> [ACTION ITEM]
Your response must consist of the listing below, repeated exactly.

══════════════════════════════

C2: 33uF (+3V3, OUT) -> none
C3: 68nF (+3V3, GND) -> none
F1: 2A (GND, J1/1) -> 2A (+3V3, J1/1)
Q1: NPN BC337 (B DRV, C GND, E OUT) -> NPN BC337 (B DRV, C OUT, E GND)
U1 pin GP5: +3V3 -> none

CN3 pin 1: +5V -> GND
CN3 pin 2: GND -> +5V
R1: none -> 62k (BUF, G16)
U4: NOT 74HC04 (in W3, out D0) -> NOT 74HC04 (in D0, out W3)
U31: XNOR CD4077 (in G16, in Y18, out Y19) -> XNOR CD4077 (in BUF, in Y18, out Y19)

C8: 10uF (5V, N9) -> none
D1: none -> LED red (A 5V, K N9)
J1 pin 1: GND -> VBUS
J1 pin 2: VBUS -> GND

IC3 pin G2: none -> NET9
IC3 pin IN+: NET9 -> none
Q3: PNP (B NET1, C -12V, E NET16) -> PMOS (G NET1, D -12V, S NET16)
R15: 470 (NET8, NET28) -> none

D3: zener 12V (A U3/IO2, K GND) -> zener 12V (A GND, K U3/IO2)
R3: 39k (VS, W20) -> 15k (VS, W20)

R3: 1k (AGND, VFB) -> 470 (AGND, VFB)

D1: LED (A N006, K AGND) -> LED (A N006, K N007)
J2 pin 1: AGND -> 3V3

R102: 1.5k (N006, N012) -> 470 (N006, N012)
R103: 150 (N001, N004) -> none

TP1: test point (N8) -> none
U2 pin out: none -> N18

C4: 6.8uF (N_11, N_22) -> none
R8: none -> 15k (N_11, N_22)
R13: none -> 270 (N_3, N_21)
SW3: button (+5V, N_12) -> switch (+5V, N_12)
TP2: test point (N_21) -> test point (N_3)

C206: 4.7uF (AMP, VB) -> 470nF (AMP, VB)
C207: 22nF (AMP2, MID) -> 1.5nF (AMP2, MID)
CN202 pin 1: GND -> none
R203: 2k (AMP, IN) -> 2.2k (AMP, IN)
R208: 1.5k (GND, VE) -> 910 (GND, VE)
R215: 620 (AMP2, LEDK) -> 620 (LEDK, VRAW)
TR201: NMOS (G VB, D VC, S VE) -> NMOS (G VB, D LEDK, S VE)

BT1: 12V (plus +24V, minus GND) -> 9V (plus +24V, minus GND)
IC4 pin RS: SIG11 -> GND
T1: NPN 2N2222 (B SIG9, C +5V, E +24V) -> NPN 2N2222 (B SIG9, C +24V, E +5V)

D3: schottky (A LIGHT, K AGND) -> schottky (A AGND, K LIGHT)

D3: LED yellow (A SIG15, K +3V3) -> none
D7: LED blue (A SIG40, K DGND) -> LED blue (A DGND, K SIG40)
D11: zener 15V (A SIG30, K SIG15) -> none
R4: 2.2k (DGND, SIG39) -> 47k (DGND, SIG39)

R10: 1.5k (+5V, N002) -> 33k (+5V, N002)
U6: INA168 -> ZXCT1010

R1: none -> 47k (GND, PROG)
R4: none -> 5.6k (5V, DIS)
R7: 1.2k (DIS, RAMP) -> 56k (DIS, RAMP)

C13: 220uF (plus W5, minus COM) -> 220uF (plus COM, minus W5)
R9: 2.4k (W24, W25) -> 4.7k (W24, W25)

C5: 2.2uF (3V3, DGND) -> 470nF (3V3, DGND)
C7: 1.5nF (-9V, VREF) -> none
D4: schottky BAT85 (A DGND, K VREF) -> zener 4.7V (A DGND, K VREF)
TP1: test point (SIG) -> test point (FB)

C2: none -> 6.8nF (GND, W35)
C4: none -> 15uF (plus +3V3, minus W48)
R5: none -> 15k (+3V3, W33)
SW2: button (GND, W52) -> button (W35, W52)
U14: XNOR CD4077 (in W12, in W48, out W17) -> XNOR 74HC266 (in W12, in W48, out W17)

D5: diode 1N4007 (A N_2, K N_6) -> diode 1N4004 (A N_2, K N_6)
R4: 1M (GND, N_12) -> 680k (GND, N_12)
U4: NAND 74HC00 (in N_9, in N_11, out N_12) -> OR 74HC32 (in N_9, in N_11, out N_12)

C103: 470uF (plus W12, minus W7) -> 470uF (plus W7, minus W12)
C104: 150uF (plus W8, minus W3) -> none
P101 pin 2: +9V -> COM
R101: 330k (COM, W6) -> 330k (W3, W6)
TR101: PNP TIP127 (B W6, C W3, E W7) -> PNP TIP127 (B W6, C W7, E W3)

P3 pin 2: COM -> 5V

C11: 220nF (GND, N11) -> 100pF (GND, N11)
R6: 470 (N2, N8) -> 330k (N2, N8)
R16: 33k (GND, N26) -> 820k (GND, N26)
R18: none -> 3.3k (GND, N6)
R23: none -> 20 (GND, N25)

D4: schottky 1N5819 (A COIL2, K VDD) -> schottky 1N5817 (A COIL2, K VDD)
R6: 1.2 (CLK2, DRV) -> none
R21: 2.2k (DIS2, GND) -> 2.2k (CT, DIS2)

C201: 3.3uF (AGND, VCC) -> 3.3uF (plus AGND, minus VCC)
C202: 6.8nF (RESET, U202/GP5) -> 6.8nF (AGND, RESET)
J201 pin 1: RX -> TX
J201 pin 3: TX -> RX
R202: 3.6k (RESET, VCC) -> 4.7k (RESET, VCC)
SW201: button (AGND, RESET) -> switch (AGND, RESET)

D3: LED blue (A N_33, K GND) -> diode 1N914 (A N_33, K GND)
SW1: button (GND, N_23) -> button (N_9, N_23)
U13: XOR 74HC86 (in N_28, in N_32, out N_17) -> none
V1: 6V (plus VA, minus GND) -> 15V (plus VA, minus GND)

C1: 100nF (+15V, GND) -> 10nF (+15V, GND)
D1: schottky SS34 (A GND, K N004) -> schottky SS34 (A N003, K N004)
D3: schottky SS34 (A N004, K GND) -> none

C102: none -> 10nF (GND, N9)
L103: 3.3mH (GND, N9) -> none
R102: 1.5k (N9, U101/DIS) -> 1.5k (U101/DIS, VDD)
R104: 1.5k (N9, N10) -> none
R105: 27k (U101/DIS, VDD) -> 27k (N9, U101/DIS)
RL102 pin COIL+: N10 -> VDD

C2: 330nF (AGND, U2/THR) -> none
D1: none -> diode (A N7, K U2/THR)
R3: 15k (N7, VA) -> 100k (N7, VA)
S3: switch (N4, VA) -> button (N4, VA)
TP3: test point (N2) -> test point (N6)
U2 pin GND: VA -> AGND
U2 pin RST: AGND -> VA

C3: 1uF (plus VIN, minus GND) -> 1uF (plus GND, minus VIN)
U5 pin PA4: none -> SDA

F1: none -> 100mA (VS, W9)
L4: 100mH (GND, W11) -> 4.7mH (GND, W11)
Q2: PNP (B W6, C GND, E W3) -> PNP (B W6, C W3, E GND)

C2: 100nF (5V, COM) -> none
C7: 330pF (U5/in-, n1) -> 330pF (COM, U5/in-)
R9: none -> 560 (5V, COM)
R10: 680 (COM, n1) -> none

══════════════════════════════

> [EXERCISE RESPONSE]
C2: 33uF (+3V3, OUT) -> none
C3: 68nF (+3V3, GND) -> none
F1: 2A (GND, J1/1) -> 2A (+3V3, J1/1)
Q1: NPN BC337 (B DRV, C GND, E OUT) -> NPN BC337 (B DRV, C OUT, E GND)
U1 pin GP5: +3V3 -> none

CN3 pin 1: +5V -> GND
CN3 pin 2: GND -> +5V
R1: none -> 62k (BUF, G16)
U4: NOT 74HC04 (in W3, out D0) -> NOT 74HC04 (in D0, out W3)
U31: XNOR CD4077 (in G16, in Y18, out Y19) -> XNOR CD4077 (in BUF, in Y18, out Y19)

C8: 10uF (5V, N9) -> none
D1: none -> LED red (A 5V, K N9)
J1 pin 1: GND -> VBUS
J1 pin 2: VBUS -> GND

IC3 pin G2: none -> NET9
IC3 pin IN+: NET9 -> none
Q3: PNP (B NET1, C -12V, E NET16) -> PMOS (G NET1, D -12V, S NET16)
R15: 470 (NET8, NET28) -> none

D3: zener 12V (A U3/IO2, K GND) -> zener 12V (A GND, K U3/IO2)
R3: 39k (VS, W20) -> 15k (VS, W20)

R3: 1k (AGND, VFB) -> 470 (AGND, VFB)

D1: LED (A N006, K AGND) -> LED (A N006, K N007)
J2 pin 1: AGND -> 3V3

R102: 1.5k (N006, N012) -> 470 (N006, N012)
R103: 150 (N001, N004) -> none

TP1: test point (N8) -> none
U2 pin out: none -> N18

C4: 6.8uF (N_11, N_22) -> none
R8: none -> 15k (N_11, N_22)
R13: none -> 270 (N_3, N_21)
SW3: button (+5V, N_12) -> switch (+5V, N_12)
TP2: test point (N_21) -> test point (N_3)

C206: 4.7uF (AMP, VB) -> 470nF (AMP, VB)
C207: 22nF (AMP2, MID) -> 1.5nF (AMP2, MID)
CN202 pin 1: GND -> none
R203: 2k (AMP, IN) -> 2.2k (AMP, IN)
R208: 1.5k (GND, VE) -> 910 (GND, VE)
R215: 620 (AMP2, LEDK) -> 620 (LEDK, VRAW)
TR201: NMOS (G VB, D VC, S VE) -> NMOS (G VB, D LEDK, S VE)

BT1: 12V (plus +24V, minus GND) -> 9V (plus +24V, minus GND)
IC4 pin RS: SIG11 -> GND
T1: NPN 2N2222 (B SIG9, C +5V, E +24V) -> NPN 2N2222 (B SIG9, C +24V, E +5V)

D3: schottky (A LIGHT, K AGND) -> schottky (A AGND, K LIGHT)

D3: LED yellow (A SIG15, K +3V3) -> none
D7: LED blue (A SIG40, K DGND) -> LED blue (A DGND, K SIG40)
D11: zener 15V (A SIG30, K SIG15) -> none
R4: 2.2k (DGND, SIG39) -> 47k (DGND, SIG39)

R10: 1.5k (+5V, N002) -> 33k (+5V, N002)
U6: INA168 -> ZXCT1010

R1: none -> 47k (GND, PROG)
R4: none -> 5.6k (5V, DIS)
R7: 1.2k (DIS, RAMP) -> 56k (DIS, RAMP)

C13: 220uF (plus W5, minus COM) -> 220uF (plus COM, minus W5)
R9: 2.4k (W24, W25) -> 4.7k (W24, W25)

C5: 2.2uF (3V3, DGND) -> 470nF (3V3, DGND)
C7: 1.5nF (-9V, VREF) -> none
D4: schottky BAT85 (A DGND, K VREF) -> zener 4.7V (A DGND, K VREF)
TP1: test point (SIG) -> test point (FB)

C2: none -> 6.8nF (GND, W35)
C4: none -> 15uF (plus +3V3, minus W48)
R5: none -> 15k (+3V3, W33)
SW2: button (GND, W52) -> button (W35, W52)
U14: XNOR CD4077 (in W12, in W48, out W17) -> XNOR 74HC266 (in W12, in W48, out W17)

D5: diode 1N4007 (A N_2, K N_6) -> diode 1N4004 (A N_2, K N_6)
R4: 1M (GND, N_12) -> 680k (GND, N_12)
U4: NAND 74HC00 (in N_9, in N_11, out N_12) -> OR 74HC32 (in N_9, in N_11, out N_12)

C103: 470uF (plus W12, minus W7) -> 470uF (plus W7, minus W12)
C104: 150uF (plus W8, minus W3) -> none
P101 pin 2: +9V -> COM
R101: 330k (COM, W6) -> 330k (W3, W6)
TR101: PNP TIP127 (B W6, C W3, E W7) -> PNP TIP127 (B W6, C W7, E W3)

P3 pin 2: COM -> 5V

C11: 220nF (GND, N11) -> 100pF (GND, N11)
R6: 470 (N2, N8) -> 330k (N2, N8)
R16: 33k (GND, N26) -> 820k (GND, N26)
R18: none -> 3.3k (GND, N6)
R23: none -> 20 (GND, N25)

D4: schottky 1N5819 (A COIL2, K VDD) -> schottky 1N5817 (A COIL2, K VDD)
R6: 1.2 (CLK2, DRV) -> none
R21: 2.2k (DIS2, GND) -> 2.2k (CT, DIS2)

C201: 3.3uF (AGND, VCC) -> 3.3uF (plus AGND, minus VCC)
C202: 6.8nF (RESET, U202/GP5) -> 6.8nF (AGND, RESET)
J201 pin 1: RX -> TX
J201 pin 3: TX -> RX
R202: 3.6k (RESET, VCC) -> 4.7k (RESET, VCC)
SW201: button (AGND, RESET) -> switch (AGND, RESET)

D3: LED blue (A N_33, K GND) -> diode 1N914 (A N_33, K GND)
SW1: button (GND, N_23) -> button (N_9, N_23)
U13: XOR 74HC86 (in N_28, in N_32, out N_17) -> none
V1: 6V (plus VA, minus GND) -> 15V (plus VA, minus GND)

C1: 100nF (+15V, GND) -> 10nF (+15V, GND)
D1: schottky SS34 (A GND, K N004) -> schottky SS34 (A N003, K N004)
D3: schottky SS34 (A N004, K GND) -> none

C102: none -> 10nF (GND, N9)
L103: 3.3mH (GND, N9) -> none
R102: 1.5k (N9, U101/DIS) -> 1.5k (U101/DIS, VDD)
R104: 1.5k (N9, N10) -> none
R105: 27k (U101/DIS, VDD) -> 27k (N9, U101/DIS)
RL102 pin COIL+: N10 -> VDD

C2: 330nF (AGND, U2/THR) -> none
D1: none -> diode (A N7, K U2/THR)
R3: 15k (N7, VA) -> 100k (N7, VA)
S3: switch (N4, VA) -> button (N4, VA)
TP3: test point (N2) -> test point (N6)
U2 pin GND: VA -> AGND
U2 pin RST: AGND -> VA

C3: 1uF (plus VIN, minus GND) -> 1uF (plus GND, minus VIN)
U5 pin PA4: none -> SDA

F1: none -> 100mA (VS, W9)
L4: 100mH (GND, W11) -> 4.7mH (GND, W11)
Q2: PNP (B W6, C GND, E W3) -> PNP (B W6, C W3, E GND)

C2: 100nF (5V, COM) -> none
C7: 330pF (U5/in-, n1) -> 330pF (COM, U5/in-)
R9: none -> 560 (5V, COM)
R10: 680 (COM, n1) -> none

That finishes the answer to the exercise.